■ TASK OBJECTIVE ■
Within the entries below, every line containing "degrees" is to be copied.

■ DATA EXTRACT ■
________
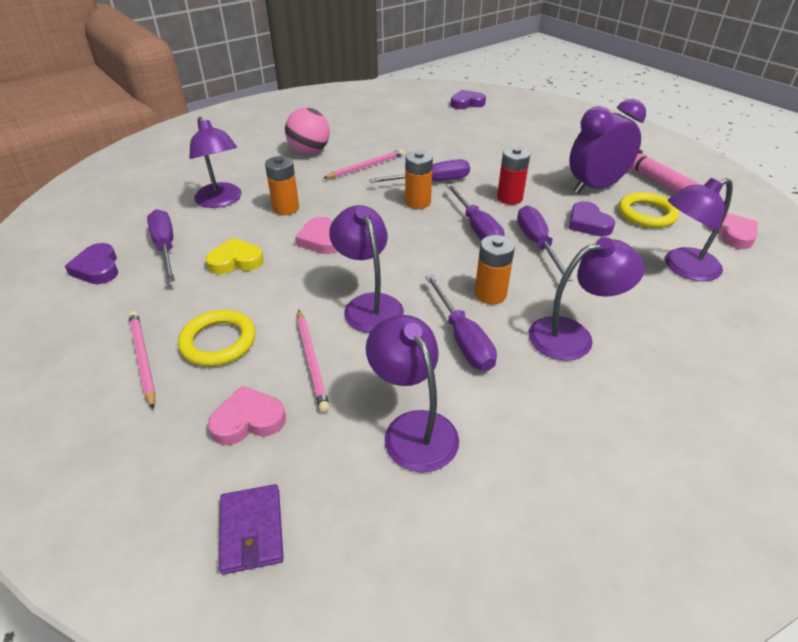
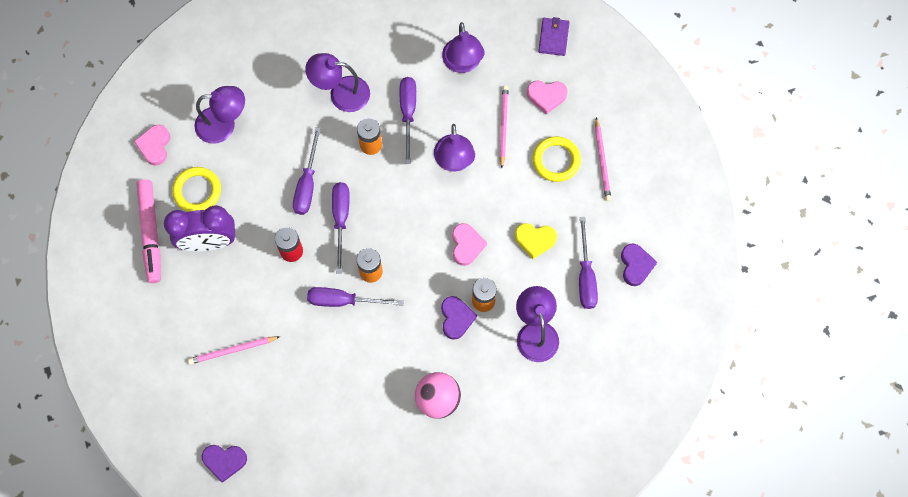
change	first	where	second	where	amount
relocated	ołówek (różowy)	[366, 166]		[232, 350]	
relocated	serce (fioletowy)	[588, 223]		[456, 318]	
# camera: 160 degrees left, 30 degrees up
________
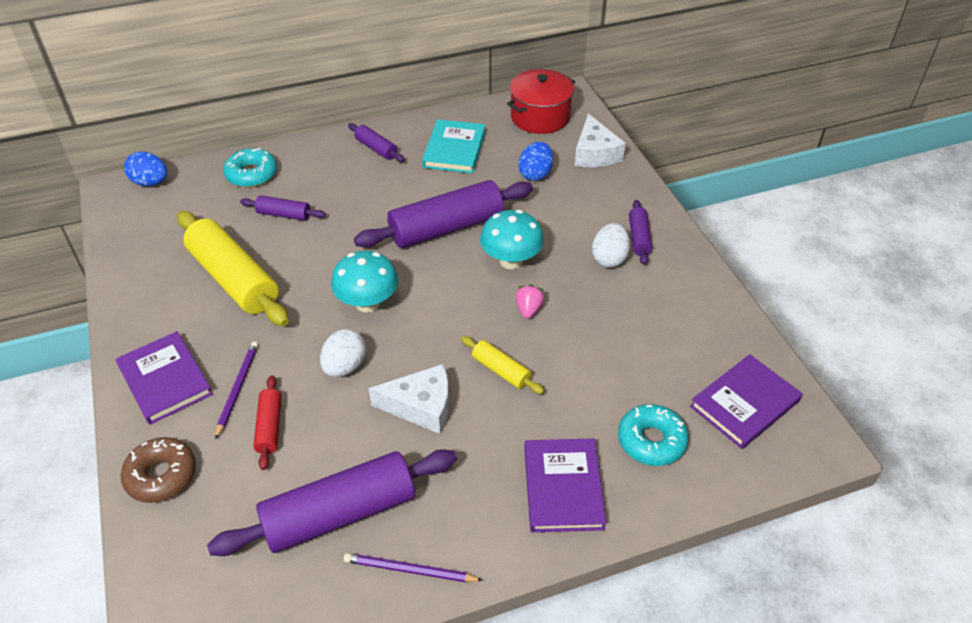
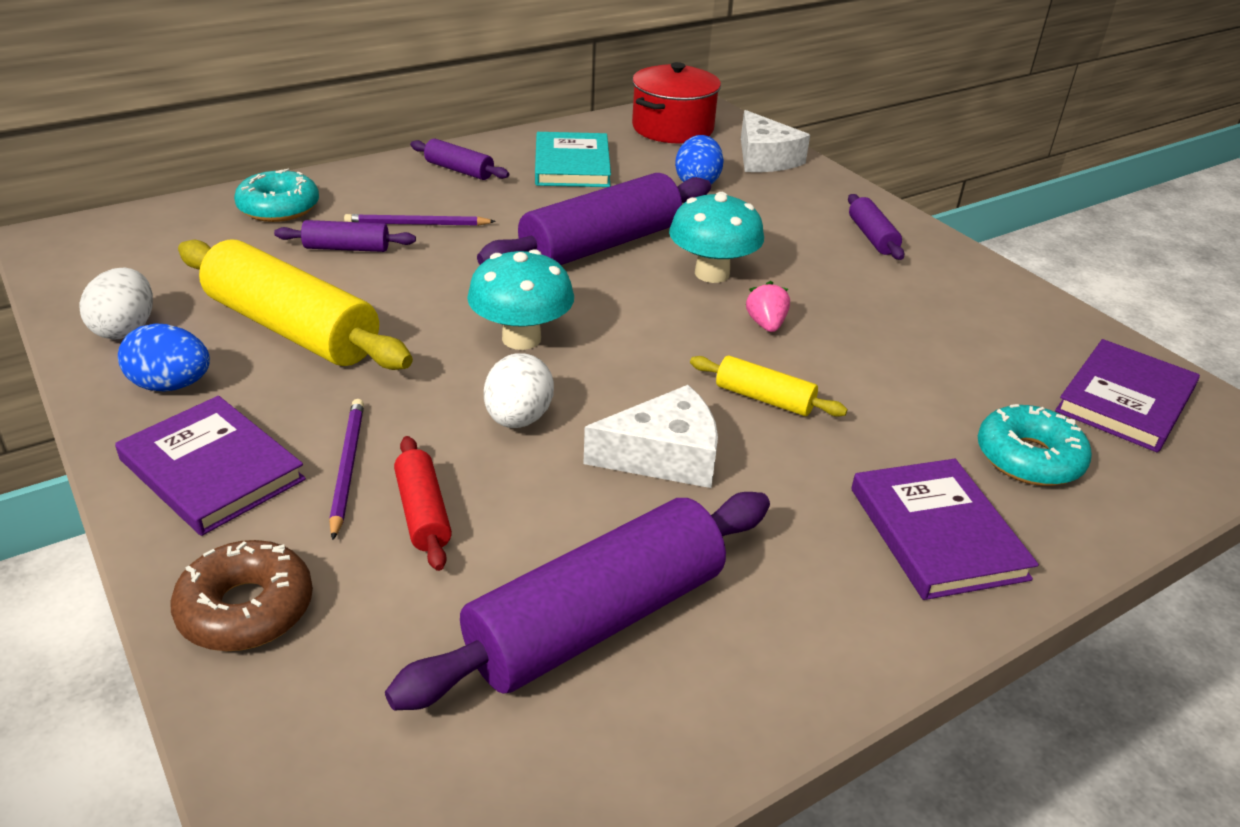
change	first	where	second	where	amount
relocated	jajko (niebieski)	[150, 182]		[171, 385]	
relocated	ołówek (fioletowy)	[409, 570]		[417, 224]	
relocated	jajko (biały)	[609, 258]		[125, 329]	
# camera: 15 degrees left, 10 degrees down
________
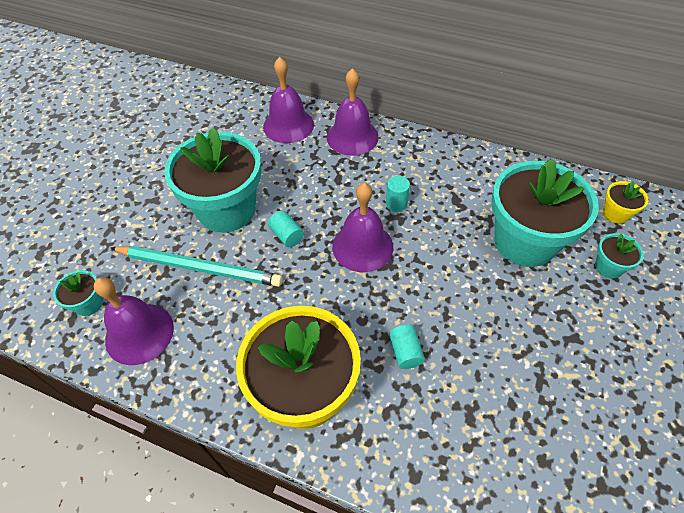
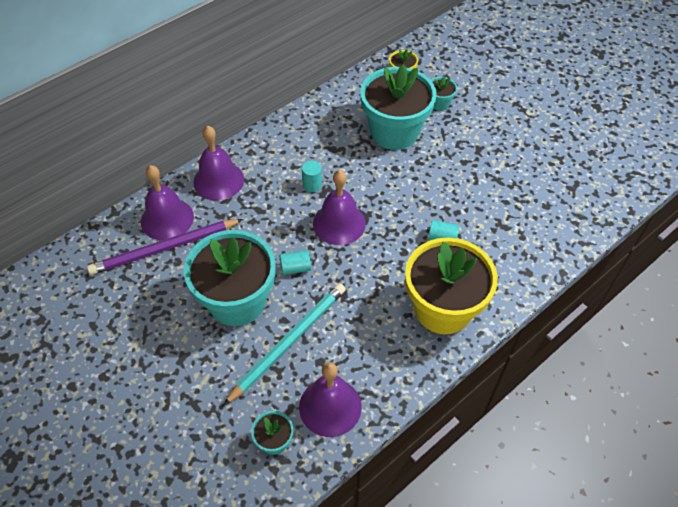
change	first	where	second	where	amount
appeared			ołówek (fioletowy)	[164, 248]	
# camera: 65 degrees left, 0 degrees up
________
■ EXERCISE OUTPUT ■
# camera: 160 degrees left, 30 degrees up
# camera: 15 degrees left, 10 degrees down
# camera: 65 degrees left, 0 degrees up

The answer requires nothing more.